Filter the entries, keeping every line with the string "black".

Records contained in a dataset
=== Begin Enclosure ===

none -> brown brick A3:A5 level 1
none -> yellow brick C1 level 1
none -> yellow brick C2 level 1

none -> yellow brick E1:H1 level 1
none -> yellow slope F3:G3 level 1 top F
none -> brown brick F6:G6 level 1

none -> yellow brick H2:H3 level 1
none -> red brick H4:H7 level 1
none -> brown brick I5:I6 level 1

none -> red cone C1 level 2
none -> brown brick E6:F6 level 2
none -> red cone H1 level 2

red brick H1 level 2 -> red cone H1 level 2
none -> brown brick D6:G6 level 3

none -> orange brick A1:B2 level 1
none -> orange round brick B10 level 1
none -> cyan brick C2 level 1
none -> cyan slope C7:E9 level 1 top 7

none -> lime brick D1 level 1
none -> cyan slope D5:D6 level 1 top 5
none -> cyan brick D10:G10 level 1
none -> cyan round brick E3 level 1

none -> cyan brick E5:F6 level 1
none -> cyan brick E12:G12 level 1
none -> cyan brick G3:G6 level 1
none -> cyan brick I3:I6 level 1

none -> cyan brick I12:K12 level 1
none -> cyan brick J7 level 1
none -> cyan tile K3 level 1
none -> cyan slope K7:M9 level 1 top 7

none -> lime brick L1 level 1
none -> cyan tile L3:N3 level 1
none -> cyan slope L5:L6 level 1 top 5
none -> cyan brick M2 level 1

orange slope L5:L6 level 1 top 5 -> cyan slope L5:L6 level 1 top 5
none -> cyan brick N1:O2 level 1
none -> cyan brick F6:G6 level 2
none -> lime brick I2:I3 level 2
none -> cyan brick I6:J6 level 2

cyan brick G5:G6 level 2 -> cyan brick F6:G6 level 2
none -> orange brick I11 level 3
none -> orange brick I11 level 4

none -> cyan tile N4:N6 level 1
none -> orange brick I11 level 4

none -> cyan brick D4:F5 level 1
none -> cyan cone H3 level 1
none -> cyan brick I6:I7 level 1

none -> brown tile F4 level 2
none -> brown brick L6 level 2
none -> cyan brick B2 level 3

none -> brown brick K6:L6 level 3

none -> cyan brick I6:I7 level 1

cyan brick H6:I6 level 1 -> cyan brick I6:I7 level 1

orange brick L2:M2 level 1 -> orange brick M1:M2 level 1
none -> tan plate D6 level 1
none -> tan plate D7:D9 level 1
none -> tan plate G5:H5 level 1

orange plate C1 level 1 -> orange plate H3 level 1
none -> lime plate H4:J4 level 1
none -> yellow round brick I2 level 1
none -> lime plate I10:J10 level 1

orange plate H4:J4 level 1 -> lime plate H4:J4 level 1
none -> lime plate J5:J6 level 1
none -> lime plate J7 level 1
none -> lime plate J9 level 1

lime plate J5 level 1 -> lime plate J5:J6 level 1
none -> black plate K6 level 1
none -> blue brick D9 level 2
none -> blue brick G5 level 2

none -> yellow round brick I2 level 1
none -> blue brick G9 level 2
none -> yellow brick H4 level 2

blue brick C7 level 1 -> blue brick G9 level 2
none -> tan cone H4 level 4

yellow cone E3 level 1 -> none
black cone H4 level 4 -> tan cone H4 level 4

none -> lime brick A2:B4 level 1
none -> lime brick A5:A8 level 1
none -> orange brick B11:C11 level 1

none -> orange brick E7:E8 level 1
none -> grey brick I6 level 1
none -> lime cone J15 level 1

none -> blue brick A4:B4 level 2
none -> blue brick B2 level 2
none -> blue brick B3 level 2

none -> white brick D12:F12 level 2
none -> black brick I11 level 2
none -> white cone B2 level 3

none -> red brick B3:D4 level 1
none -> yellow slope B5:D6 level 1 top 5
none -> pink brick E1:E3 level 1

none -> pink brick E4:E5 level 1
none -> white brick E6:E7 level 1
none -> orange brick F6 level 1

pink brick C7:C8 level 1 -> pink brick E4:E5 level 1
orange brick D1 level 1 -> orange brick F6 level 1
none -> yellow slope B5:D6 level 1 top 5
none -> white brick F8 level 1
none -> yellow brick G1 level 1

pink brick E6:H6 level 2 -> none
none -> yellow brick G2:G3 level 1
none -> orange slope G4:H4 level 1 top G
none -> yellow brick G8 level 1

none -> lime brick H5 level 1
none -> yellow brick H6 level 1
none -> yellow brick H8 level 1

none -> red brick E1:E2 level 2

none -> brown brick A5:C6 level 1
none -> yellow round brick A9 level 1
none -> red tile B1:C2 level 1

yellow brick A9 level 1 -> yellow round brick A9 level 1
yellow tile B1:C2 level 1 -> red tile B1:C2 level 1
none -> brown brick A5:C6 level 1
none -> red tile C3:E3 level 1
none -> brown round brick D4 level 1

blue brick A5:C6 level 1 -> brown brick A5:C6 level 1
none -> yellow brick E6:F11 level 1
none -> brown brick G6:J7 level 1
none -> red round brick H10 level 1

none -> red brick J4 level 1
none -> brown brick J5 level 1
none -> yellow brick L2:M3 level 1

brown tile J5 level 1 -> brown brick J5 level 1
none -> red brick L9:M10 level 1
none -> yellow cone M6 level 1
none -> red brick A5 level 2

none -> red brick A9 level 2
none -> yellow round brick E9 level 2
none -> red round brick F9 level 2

=== End Enclosure ===

▶ _Your solution_:
none -> black plate K6 level 1
black cone H4 level 4 -> tan cone H4 level 4
none -> black brick I11 level 2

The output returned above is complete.